* [Goal of the exercise] Please find the line that holds "MIC1 pin OUT: A7 -> A0" below and reproduce it, along with every line after it through the end, exactly and without pictures.

(Detected change data)
***
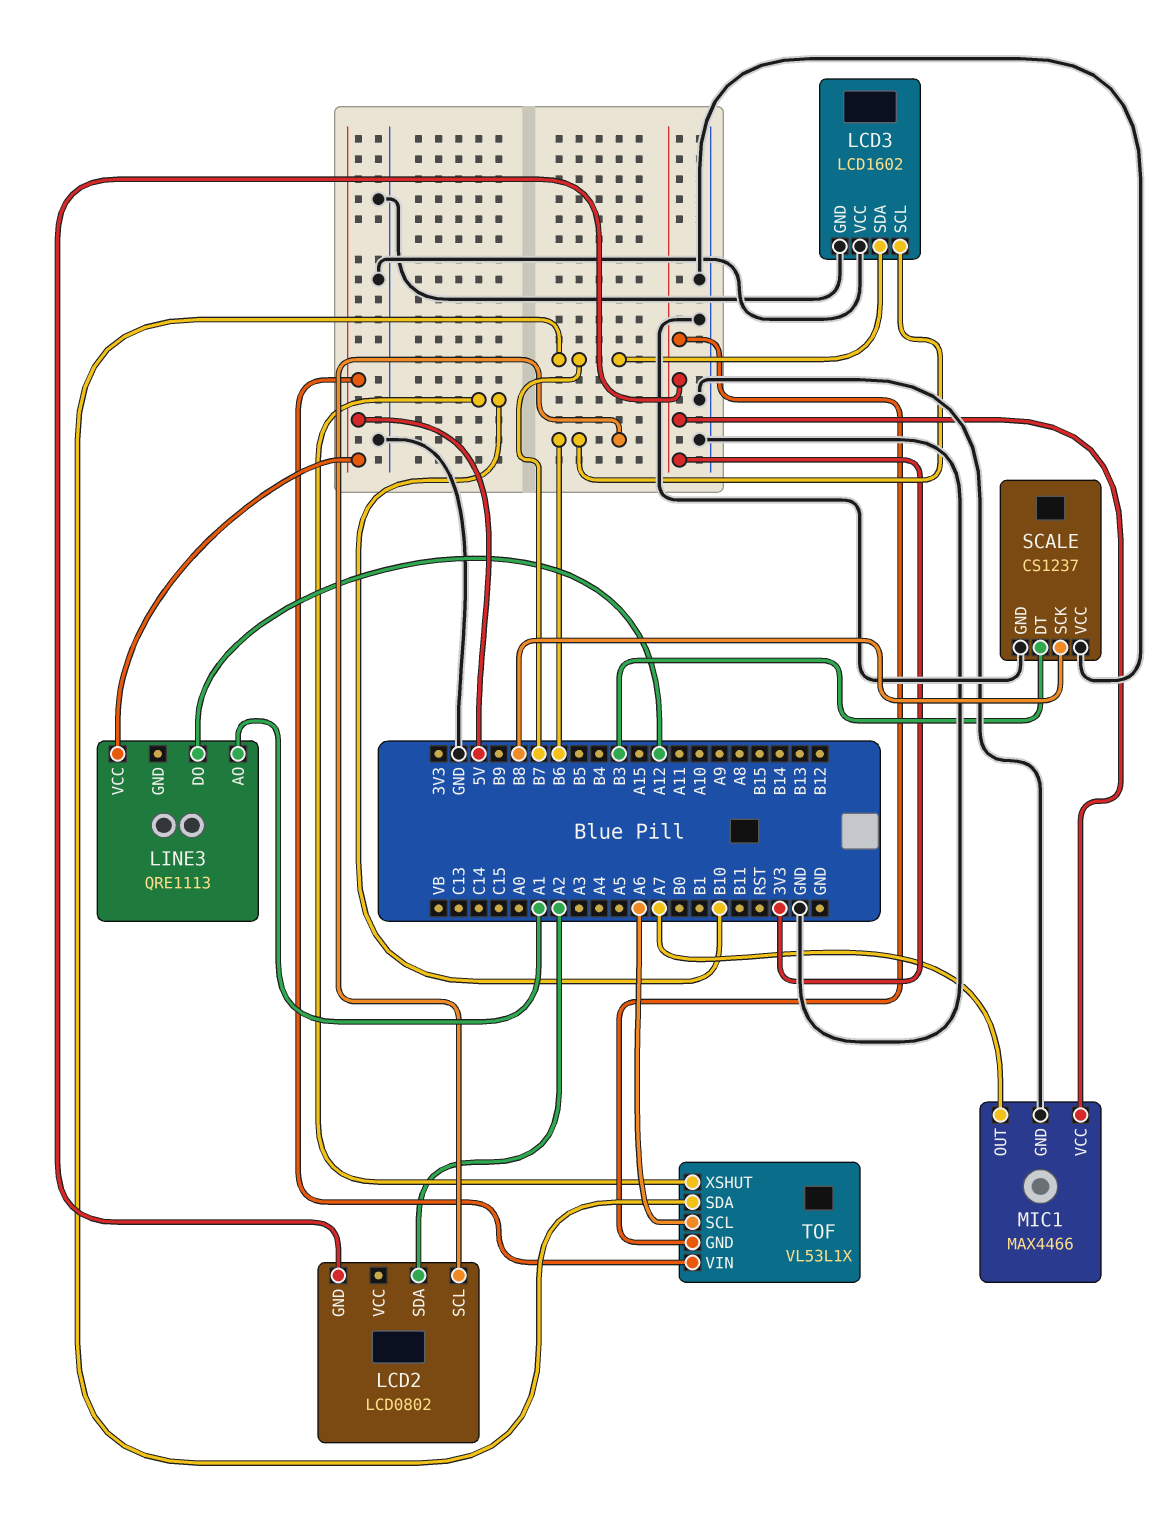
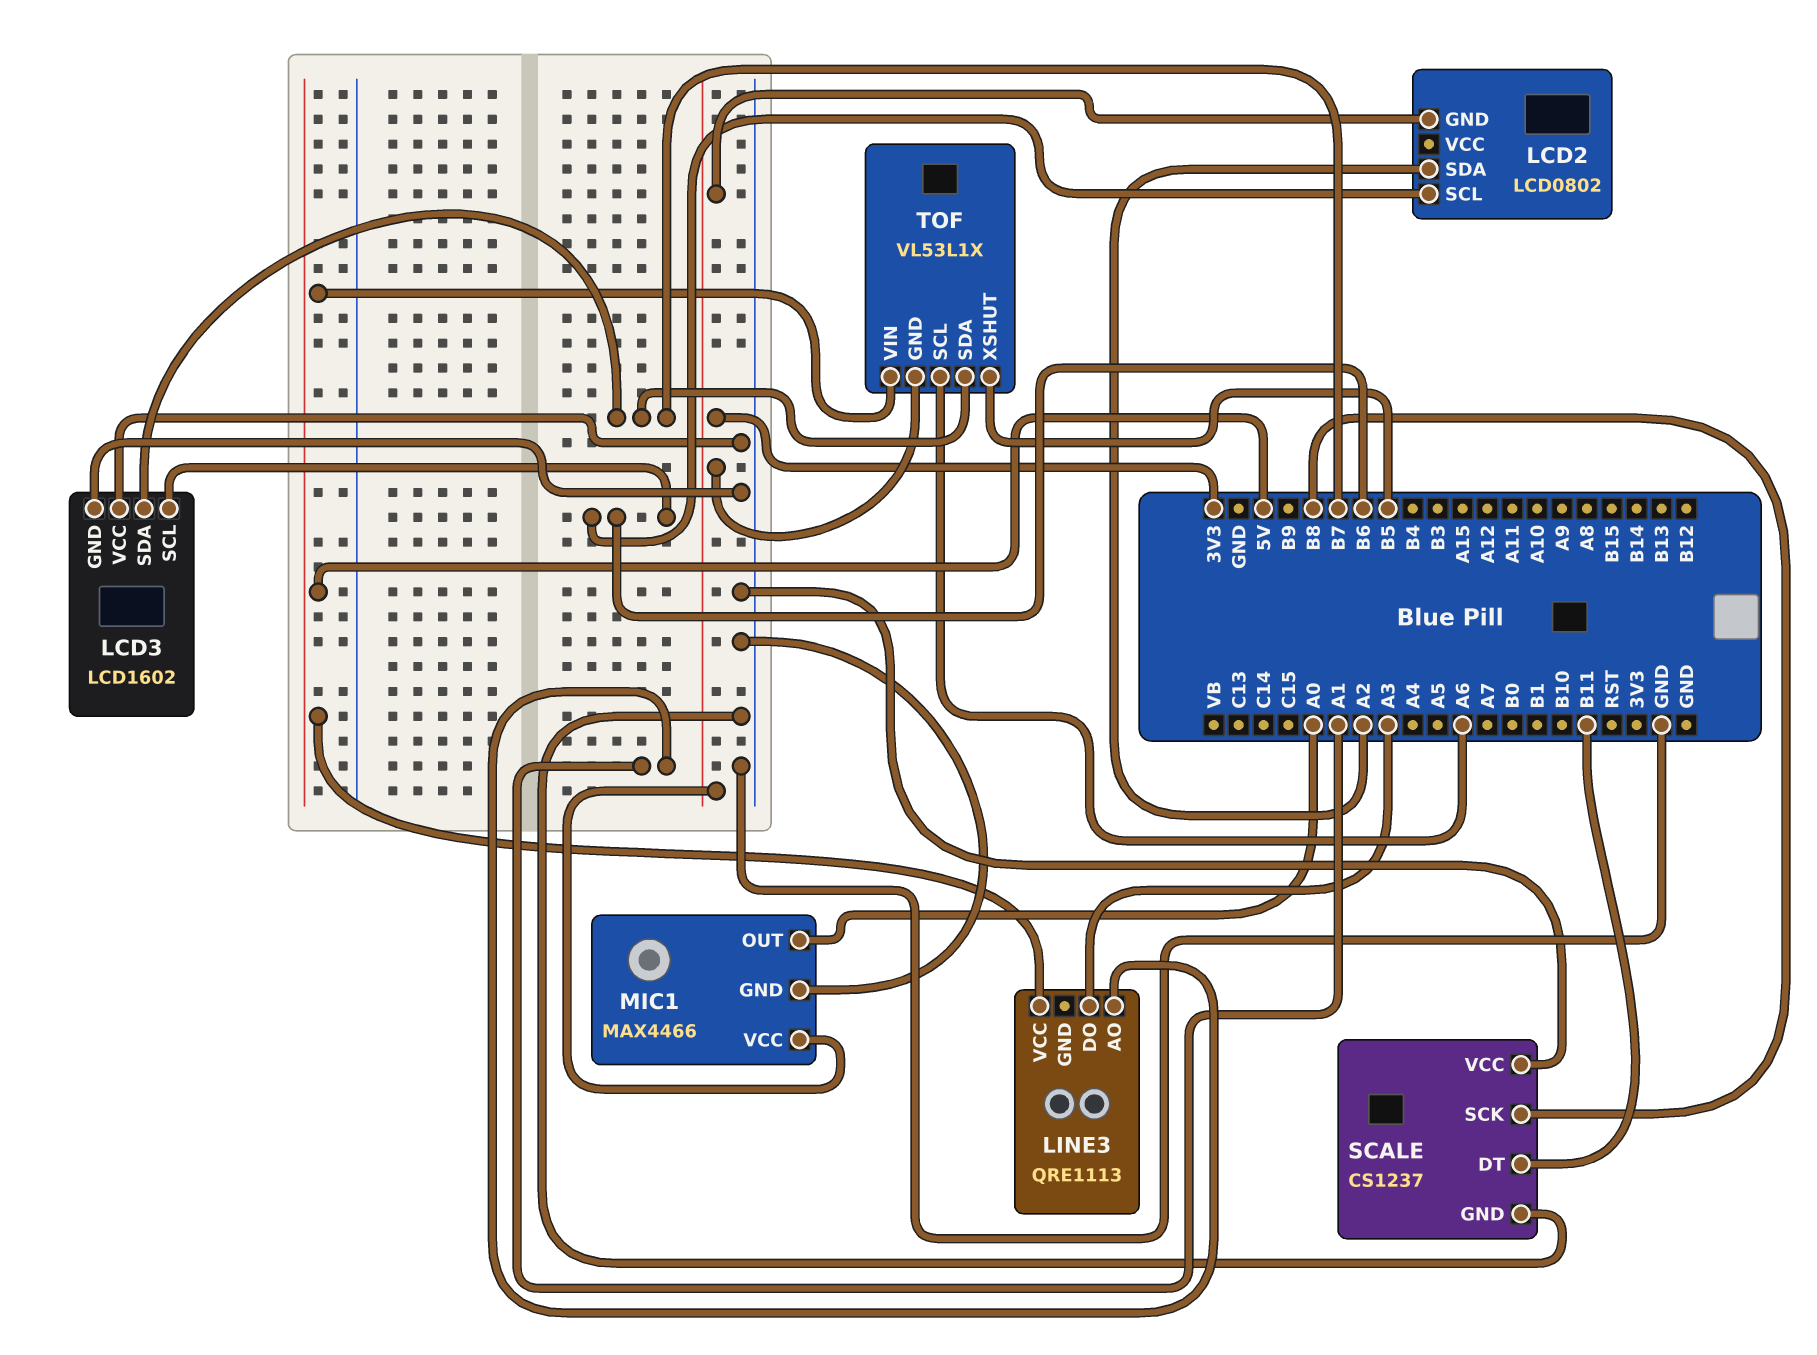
LINE3 pin DO: A12 -> A3
MIC1 pin OUT: A7 -> A0
SCALE pin DT: B3 -> B11
TOF pin XSHUT: B10 -> B5

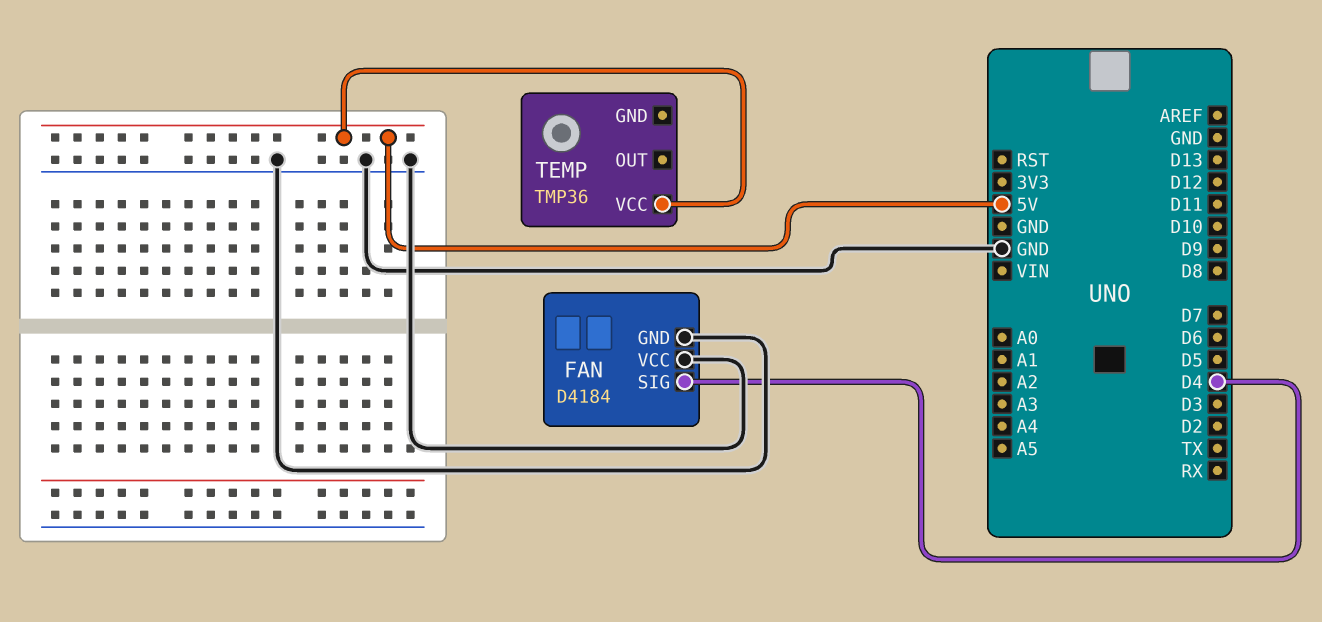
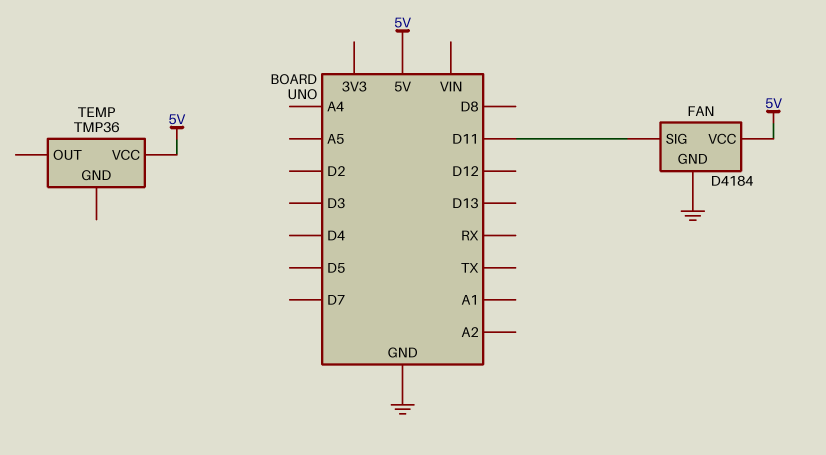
FAN pin SIG: D4 -> D11
FAN pin VCC: GND -> 5V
***
* [Task result]
MIC1 pin OUT: A7 -> A0
SCALE pin DT: B3 -> B11
TOF pin XSHUT: B10 -> B5

FAN pin SIG: D4 -> D11
FAN pin VCC: GND -> 5V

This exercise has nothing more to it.